▸ Data for analysis
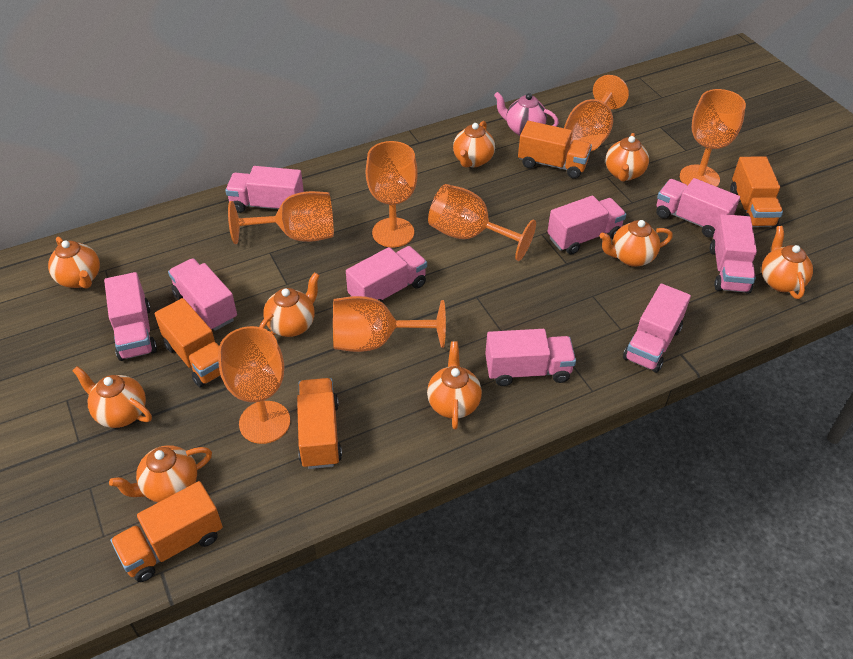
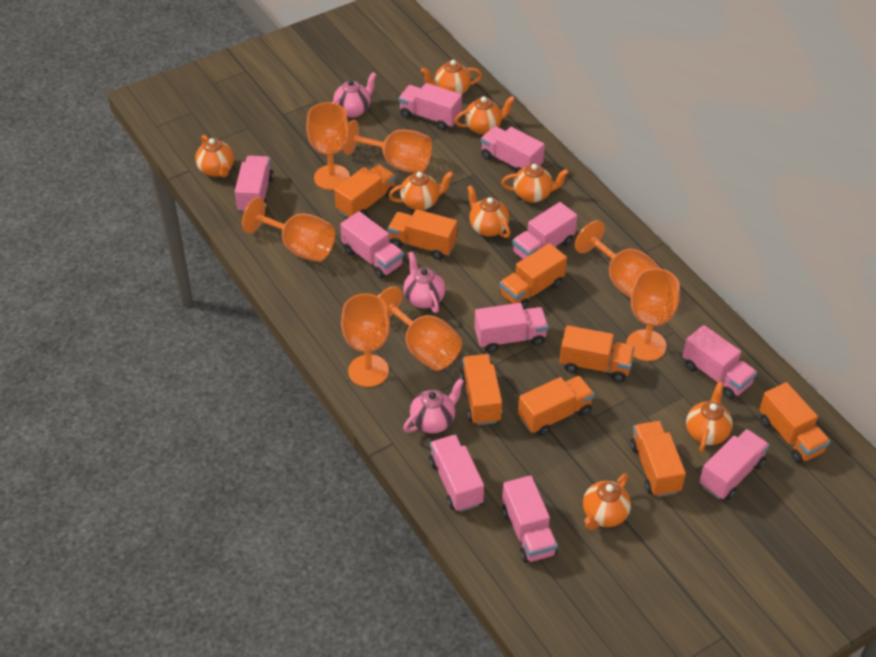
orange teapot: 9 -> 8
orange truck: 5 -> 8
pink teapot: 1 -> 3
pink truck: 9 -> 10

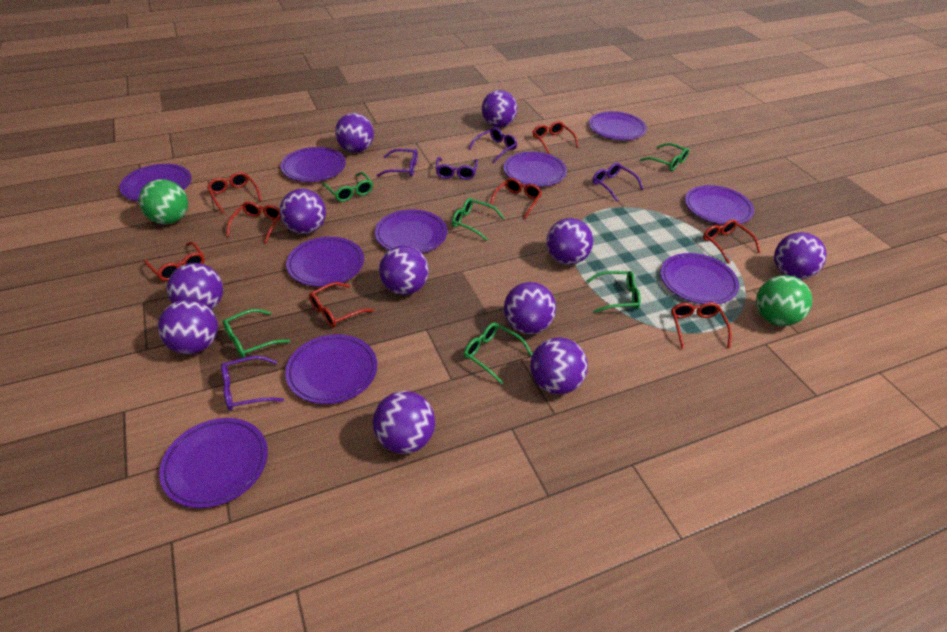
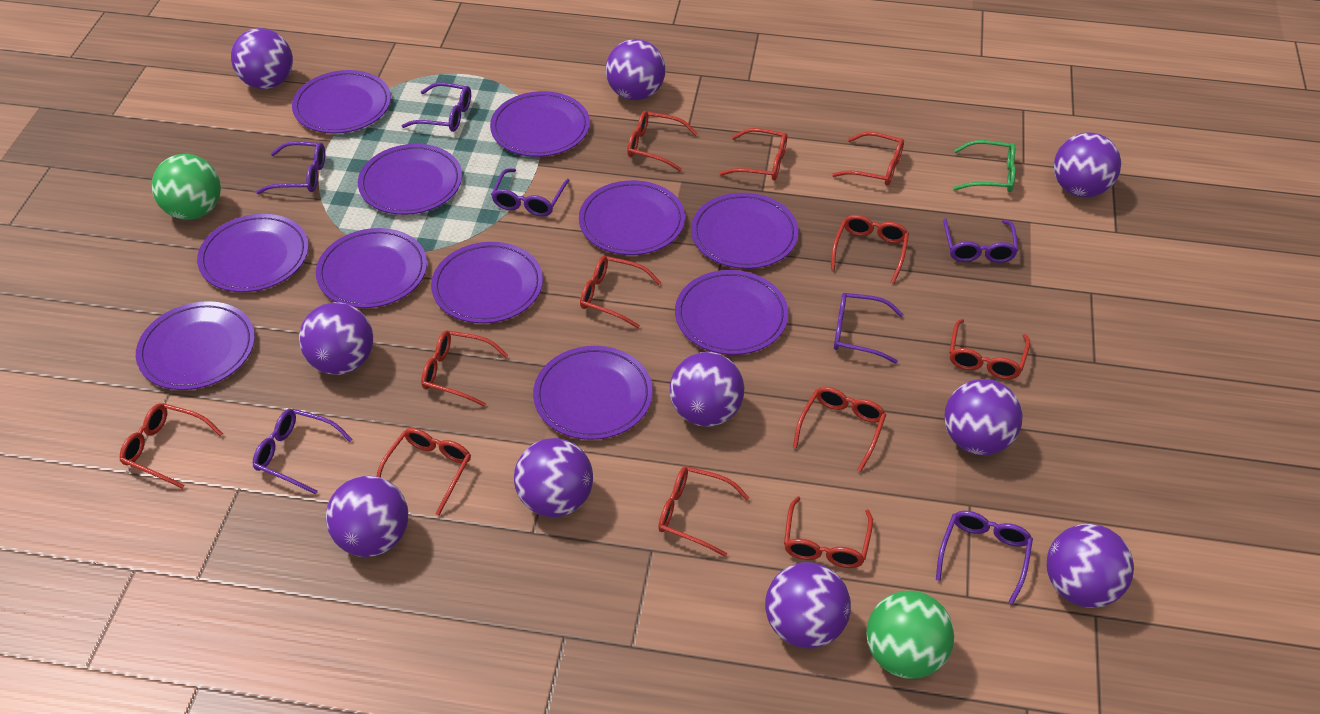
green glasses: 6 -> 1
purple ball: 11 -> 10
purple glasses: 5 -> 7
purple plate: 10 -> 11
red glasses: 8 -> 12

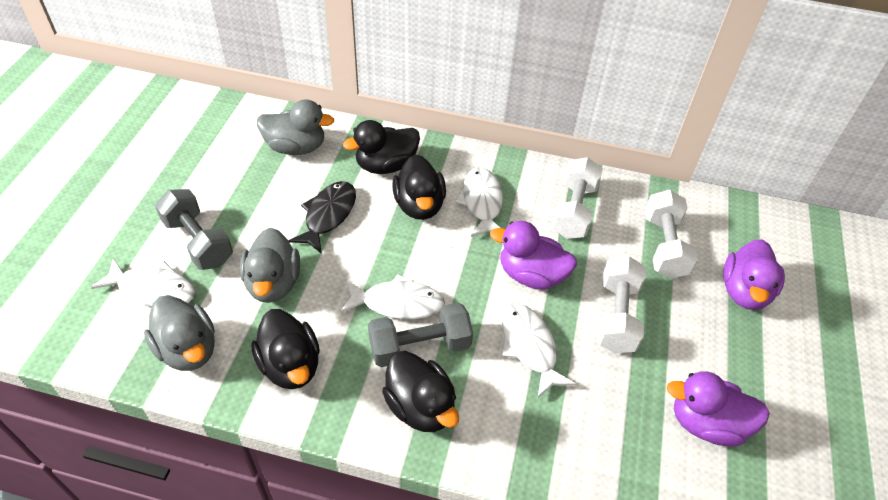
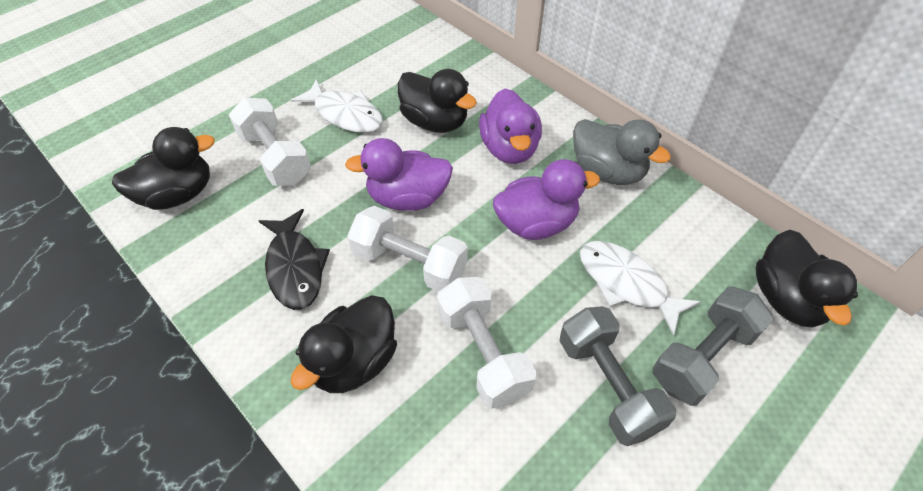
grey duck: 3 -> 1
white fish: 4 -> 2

...

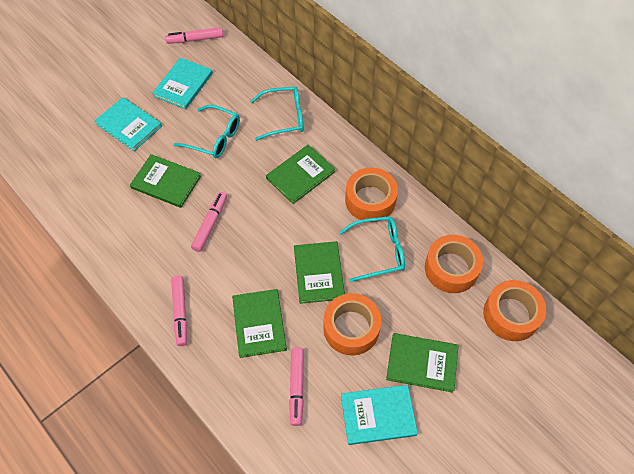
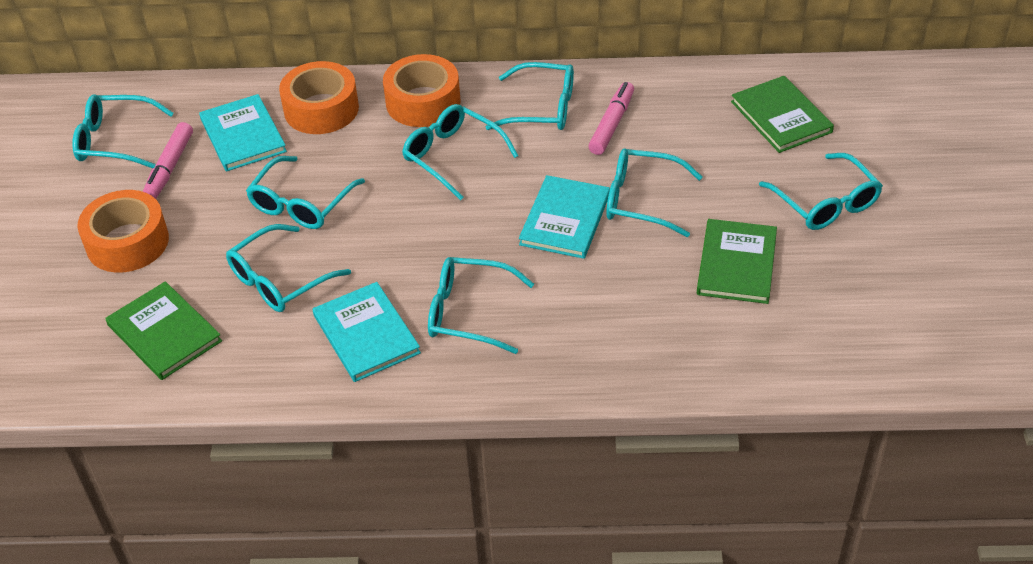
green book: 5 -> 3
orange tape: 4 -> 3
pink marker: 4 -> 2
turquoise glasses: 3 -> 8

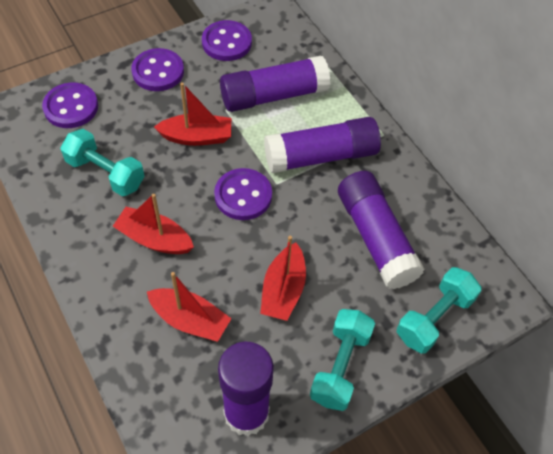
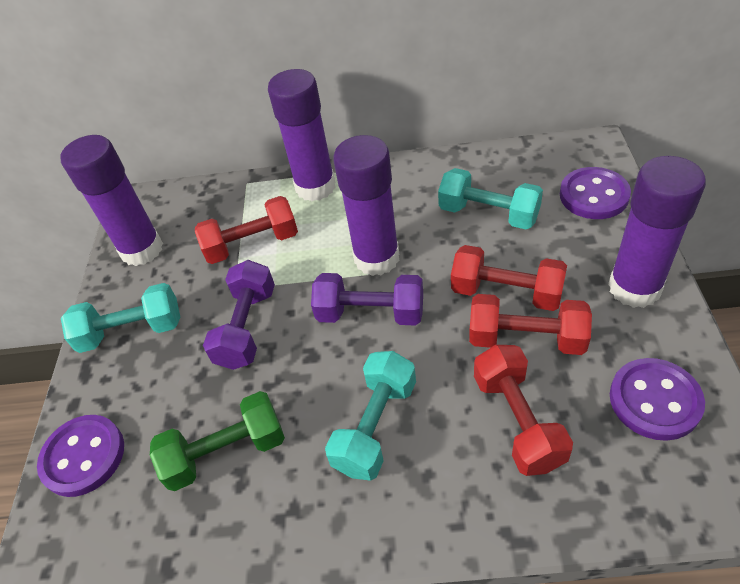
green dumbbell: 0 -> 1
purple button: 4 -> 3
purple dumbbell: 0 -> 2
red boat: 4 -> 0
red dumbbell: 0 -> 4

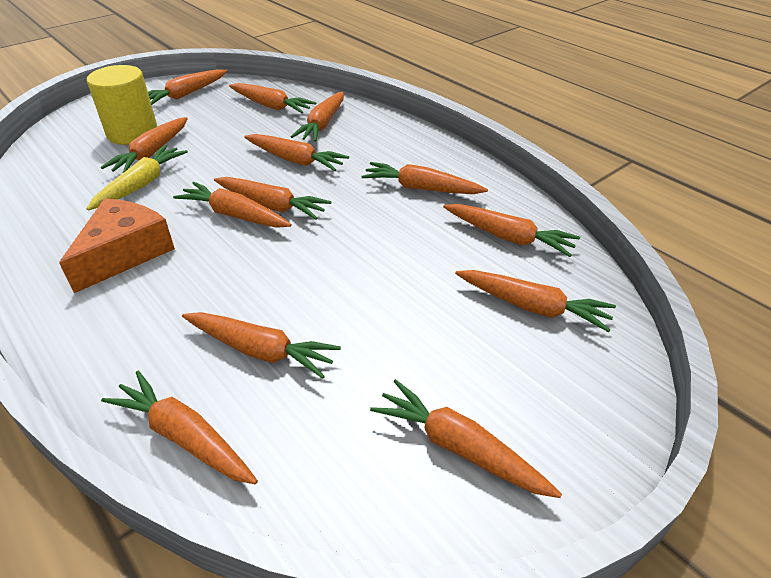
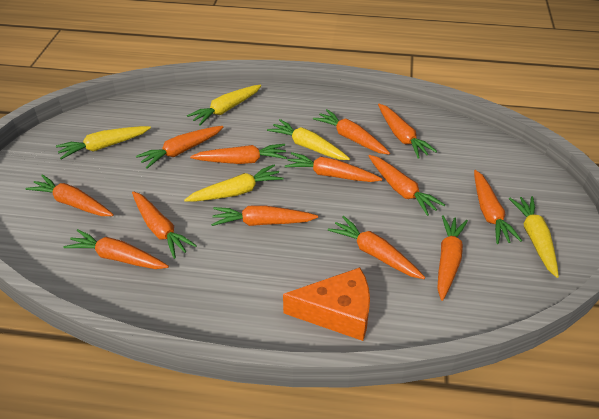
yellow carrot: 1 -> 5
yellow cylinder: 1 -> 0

* * *

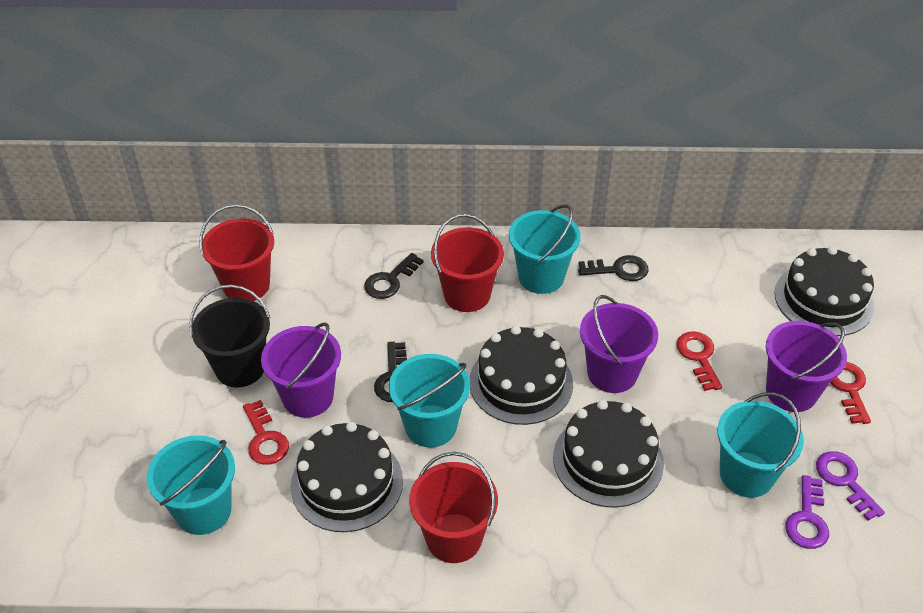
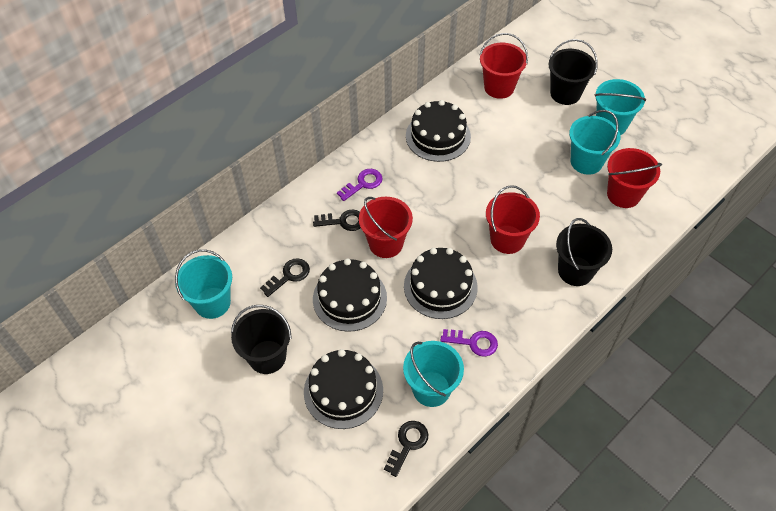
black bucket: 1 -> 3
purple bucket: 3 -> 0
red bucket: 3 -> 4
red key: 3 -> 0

▸ Exercise
Quote word for word only the lines above from the one containing "pink teapot: 1 -> 3" through the one containing "white fish: 4 -> 2". Pictures stay out of your copy.

▸ Answer for this exercise
pink teapot: 1 -> 3
pink truck: 9 -> 10

green glasses: 6 -> 1
purple ball: 11 -> 10
purple glasses: 5 -> 7
purple plate: 10 -> 11
red glasses: 8 -> 12

grey duck: 3 -> 1
white fish: 4 -> 2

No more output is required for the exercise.